> [Entries taken from a collection]:
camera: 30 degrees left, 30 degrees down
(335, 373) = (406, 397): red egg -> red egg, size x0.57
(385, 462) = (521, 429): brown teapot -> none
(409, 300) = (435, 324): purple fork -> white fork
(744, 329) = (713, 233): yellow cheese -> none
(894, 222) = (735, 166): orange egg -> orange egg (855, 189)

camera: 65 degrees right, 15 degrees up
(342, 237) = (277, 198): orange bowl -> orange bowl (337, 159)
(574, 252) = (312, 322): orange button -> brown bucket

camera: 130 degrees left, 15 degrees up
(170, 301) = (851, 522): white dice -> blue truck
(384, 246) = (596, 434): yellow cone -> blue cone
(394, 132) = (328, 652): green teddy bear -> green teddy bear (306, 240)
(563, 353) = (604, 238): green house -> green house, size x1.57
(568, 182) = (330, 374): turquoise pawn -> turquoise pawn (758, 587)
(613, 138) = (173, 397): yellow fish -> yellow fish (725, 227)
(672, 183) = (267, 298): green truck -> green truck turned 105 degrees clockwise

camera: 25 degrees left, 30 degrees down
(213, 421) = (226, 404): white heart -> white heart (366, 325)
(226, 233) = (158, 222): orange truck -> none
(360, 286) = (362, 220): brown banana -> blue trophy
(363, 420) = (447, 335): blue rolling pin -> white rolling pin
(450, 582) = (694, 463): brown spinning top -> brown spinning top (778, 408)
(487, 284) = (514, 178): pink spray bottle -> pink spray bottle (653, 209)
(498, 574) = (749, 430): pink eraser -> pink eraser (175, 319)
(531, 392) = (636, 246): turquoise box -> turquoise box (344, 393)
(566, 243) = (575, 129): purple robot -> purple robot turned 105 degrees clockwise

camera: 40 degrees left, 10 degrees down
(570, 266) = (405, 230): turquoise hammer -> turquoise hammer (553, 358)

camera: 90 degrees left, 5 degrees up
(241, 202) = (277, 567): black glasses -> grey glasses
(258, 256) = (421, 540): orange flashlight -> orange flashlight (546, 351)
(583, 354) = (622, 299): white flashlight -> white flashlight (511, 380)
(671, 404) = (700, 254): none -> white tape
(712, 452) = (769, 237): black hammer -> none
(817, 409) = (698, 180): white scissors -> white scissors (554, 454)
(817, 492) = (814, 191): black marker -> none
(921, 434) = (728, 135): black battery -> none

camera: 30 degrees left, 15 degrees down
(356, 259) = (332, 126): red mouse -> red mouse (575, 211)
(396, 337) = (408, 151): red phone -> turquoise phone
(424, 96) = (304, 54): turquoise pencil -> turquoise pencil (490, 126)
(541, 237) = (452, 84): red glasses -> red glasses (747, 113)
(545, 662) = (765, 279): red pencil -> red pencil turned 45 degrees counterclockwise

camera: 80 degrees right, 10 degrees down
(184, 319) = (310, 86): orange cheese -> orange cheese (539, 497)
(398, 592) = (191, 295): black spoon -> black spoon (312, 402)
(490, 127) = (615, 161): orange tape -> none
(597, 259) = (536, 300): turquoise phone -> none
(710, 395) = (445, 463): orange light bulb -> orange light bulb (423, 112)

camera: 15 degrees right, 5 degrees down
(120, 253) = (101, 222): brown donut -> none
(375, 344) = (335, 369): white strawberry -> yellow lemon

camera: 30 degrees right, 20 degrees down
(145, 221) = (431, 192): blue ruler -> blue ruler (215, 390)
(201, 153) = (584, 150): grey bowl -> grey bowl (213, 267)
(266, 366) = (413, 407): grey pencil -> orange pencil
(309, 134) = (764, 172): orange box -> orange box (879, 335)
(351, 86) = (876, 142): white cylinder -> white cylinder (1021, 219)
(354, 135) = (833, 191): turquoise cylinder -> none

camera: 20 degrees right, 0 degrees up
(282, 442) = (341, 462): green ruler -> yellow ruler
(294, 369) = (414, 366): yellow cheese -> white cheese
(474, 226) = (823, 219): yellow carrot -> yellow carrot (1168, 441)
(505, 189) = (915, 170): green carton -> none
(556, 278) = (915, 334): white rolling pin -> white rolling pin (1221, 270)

> [Exercise objective]: What is asked for is an exact copy of the lines above from the one containing "camera: 65 degrees right, 15 degrees up" through the one containing "(241, 202) = (277, 567): black", and only those.

> [Task solution]:
camera: 65 degrees right, 15 degrees up
(342, 237) = (277, 198): orange bowl -> orange bowl (337, 159)
(574, 252) = (312, 322): orange button -> brown bucket

camera: 130 degrees left, 15 degrees up
(170, 301) = (851, 522): white dice -> blue truck
(384, 246) = (596, 434): yellow cone -> blue cone
(394, 132) = (328, 652): green teddy bear -> green teddy bear (306, 240)
(563, 353) = (604, 238): green house -> green house, size x1.57
(568, 182) = (330, 374): turquoise pawn -> turquoise pawn (758, 587)
(613, 138) = (173, 397): yellow fish -> yellow fish (725, 227)
(672, 183) = (267, 298): green truck -> green truck turned 105 degrees clockwise

camera: 25 degrees left, 30 degrees down
(213, 421) = (226, 404): white heart -> white heart (366, 325)
(226, 233) = (158, 222): orange truck -> none
(360, 286) = (362, 220): brown banana -> blue trophy
(363, 420) = (447, 335): blue rolling pin -> white rolling pin
(450, 582) = (694, 463): brown spinning top -> brown spinning top (778, 408)
(487, 284) = (514, 178): pink spray bottle -> pink spray bottle (653, 209)
(498, 574) = (749, 430): pink eraser -> pink eraser (175, 319)
(531, 392) = (636, 246): turquoise box -> turquoise box (344, 393)
(566, 243) = (575, 129): purple robot -> purple robot turned 105 degrees clockwise

camera: 40 degrees left, 10 degrees down
(570, 266) = (405, 230): turquoise hammer -> turquoise hammer (553, 358)

camera: 90 degrees left, 5 degrees up
(241, 202) = (277, 567): black glasses -> grey glasses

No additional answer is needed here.